• Records contained in a dataset:
Start of Block

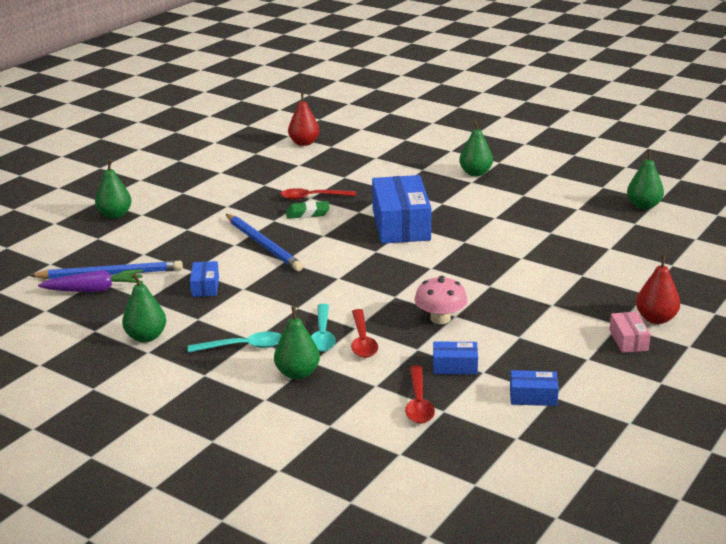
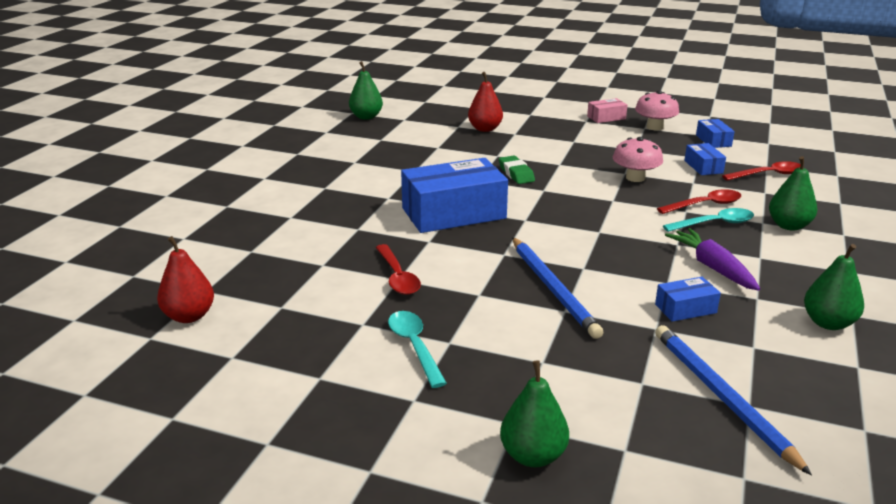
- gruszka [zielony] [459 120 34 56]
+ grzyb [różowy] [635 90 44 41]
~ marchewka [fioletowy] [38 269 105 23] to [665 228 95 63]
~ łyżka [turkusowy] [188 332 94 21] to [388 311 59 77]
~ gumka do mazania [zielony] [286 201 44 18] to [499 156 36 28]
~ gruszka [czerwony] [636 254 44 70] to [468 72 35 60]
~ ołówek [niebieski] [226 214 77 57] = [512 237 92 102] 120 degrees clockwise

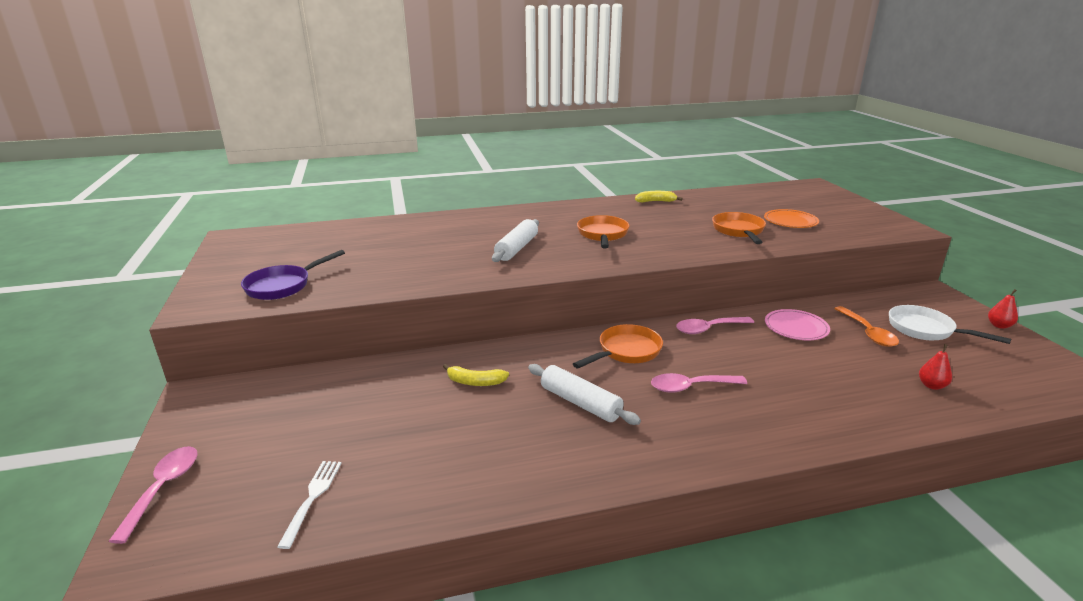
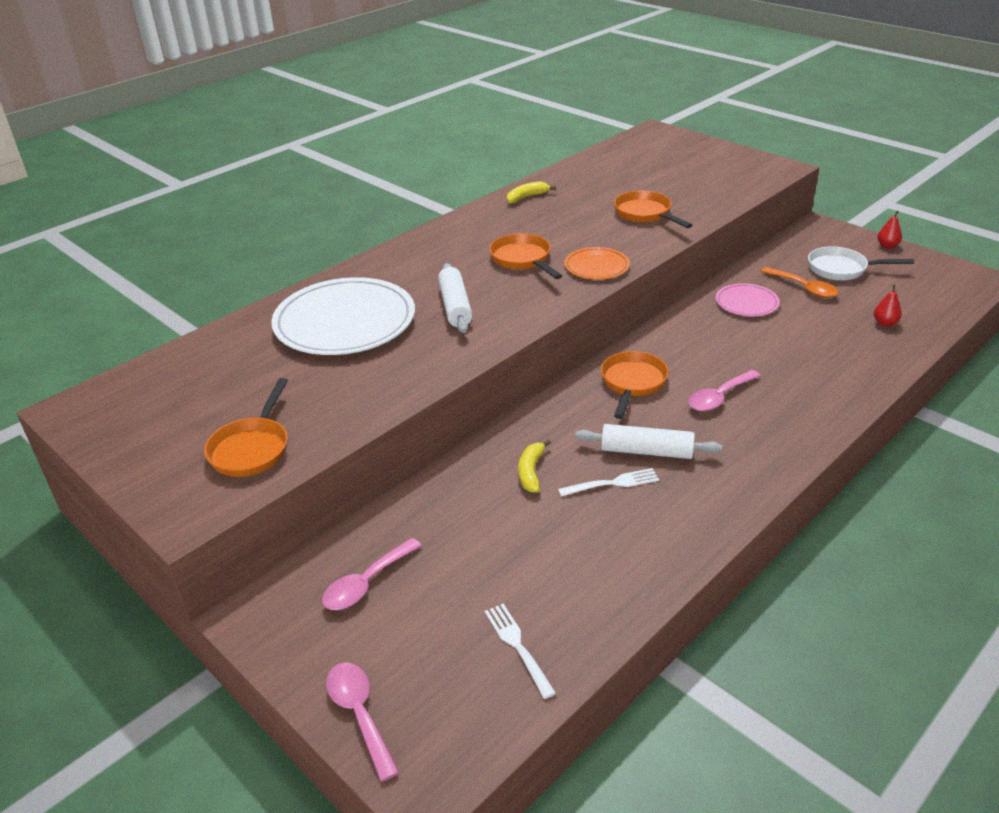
+ talerz [biały] [271 277 144 78]
+ widelec [biały] [558 468 101 29]
~ łyżka [różowy] [676 317 78 17] to [322 538 100 72]
~ talerz [pomarańczowy] [764 209 55 19] to [564 247 66 33]
~ patelnia [fioletowy] [241 250 104 50] to patelnia [pomarańczowy] [204 378 84 99]
~ banan [żółty] [443 364 66 22] = [518 439 33 54] 120 degrees clockwise

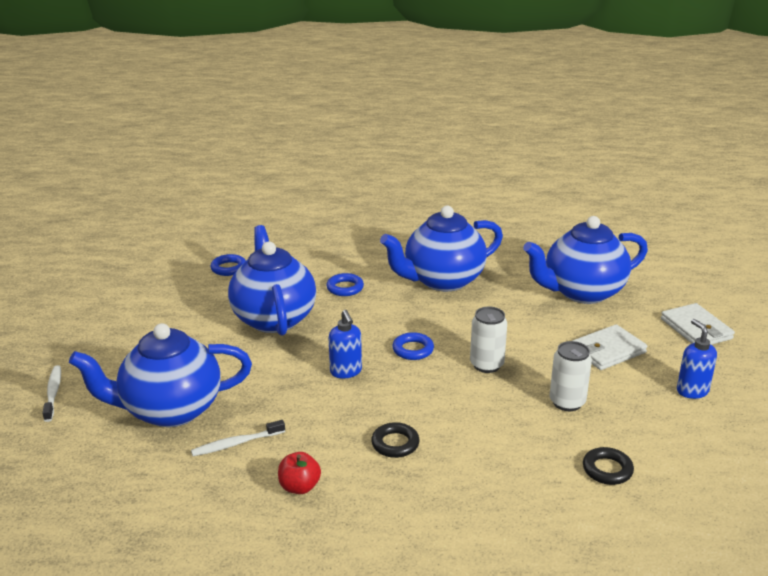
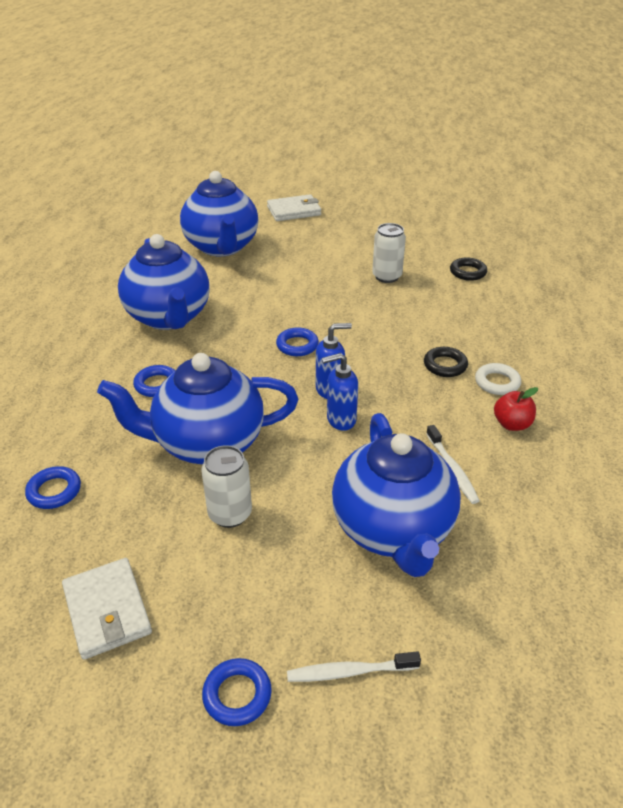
+ pierścień [niebieski] [202 658 70 68]
+ pierścień [biały] [475 363 46 32]
~ puszka [biały] [470 306 37 67] to [201 445 51 83]
~ portfel [biały] [572 324 75 46] to [62 558 90 102]
~ dozownik mydła [niebieski] [677 319 40 80] to [322 353 36 78]

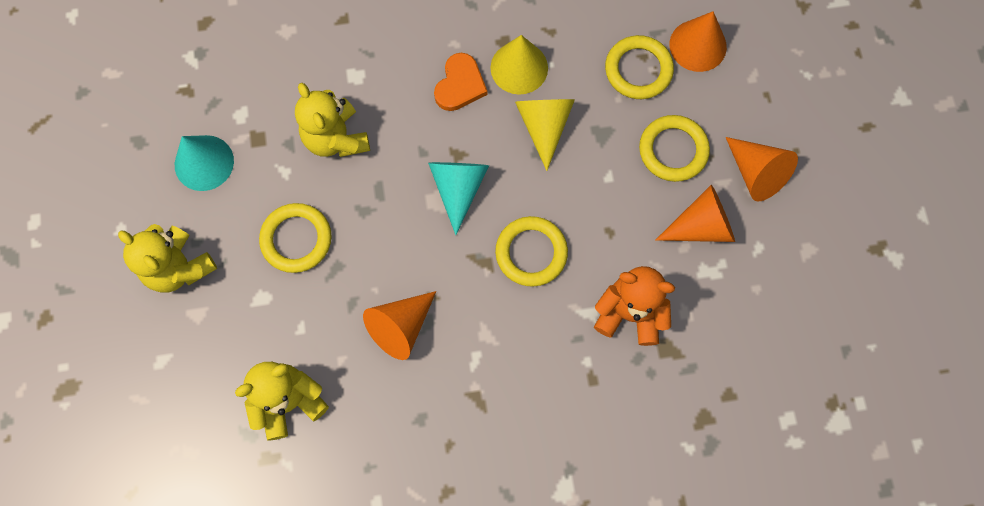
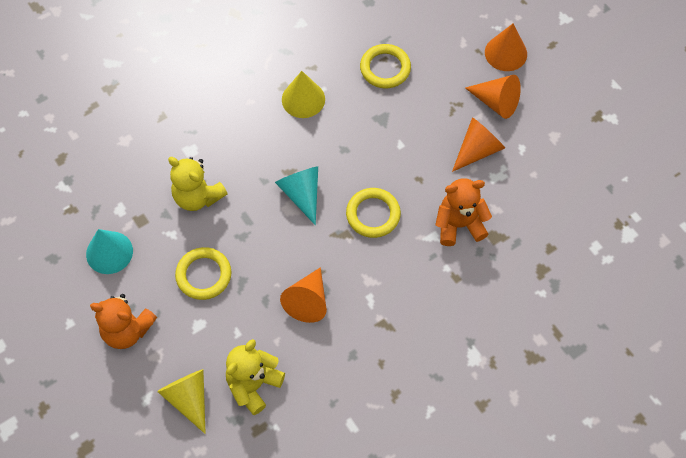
- serce [pomarańczowy] [434 53 54 58]
- pierścień [żółty] [639 115 71 67]
~ stożek [żółty] [515 99 60 72] to [157 369 49 65]
~ stożek [pomarańczowy] [670 11 57 61] to [485 23 42 48]
~ miś [żółty] [118 224 99 69] to miś [pomarańczowy] [90 294 67 55]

End of Block

• What you should do:
Set down word for word the lines from the first entry through the line with "102] 120 degrees clockwise", both included, omitting pictures.

• Output for this exercise:
- gruszka [zielony] [459 120 34 56]
+ grzyb [różowy] [635 90 44 41]
~ marchewka [fioletowy] [38 269 105 23] to [665 228 95 63]
~ łyżka [turkusowy] [188 332 94 21] to [388 311 59 77]
~ gumka do mazania [zielony] [286 201 44 18] to [499 156 36 28]
~ gruszka [czerwony] [636 254 44 70] to [468 72 35 60]
~ ołówek [niebieski] [226 214 77 57] = [512 237 92 102] 120 degrees clockwise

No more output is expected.